## [Aim of the task]
After finding the line with "orange light bulb [276,294,403,369] -> none" in the entries below, retype exactly each line from there through the line with "grey spinning top [307,232,383,304] -> none", including that final line.

## [Provided data]
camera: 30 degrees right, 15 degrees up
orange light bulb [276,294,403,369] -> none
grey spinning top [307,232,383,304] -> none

--

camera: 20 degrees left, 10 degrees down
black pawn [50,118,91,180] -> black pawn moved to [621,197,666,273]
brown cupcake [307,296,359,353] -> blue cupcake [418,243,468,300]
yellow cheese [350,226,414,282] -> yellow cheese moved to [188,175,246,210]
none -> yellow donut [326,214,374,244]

...

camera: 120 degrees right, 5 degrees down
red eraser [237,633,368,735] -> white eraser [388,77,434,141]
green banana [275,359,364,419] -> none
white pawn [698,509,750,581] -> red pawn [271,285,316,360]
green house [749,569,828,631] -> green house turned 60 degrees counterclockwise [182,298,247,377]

## [Response]
orange light bulb [276,294,403,369] -> none
grey spinning top [307,232,383,304] -> none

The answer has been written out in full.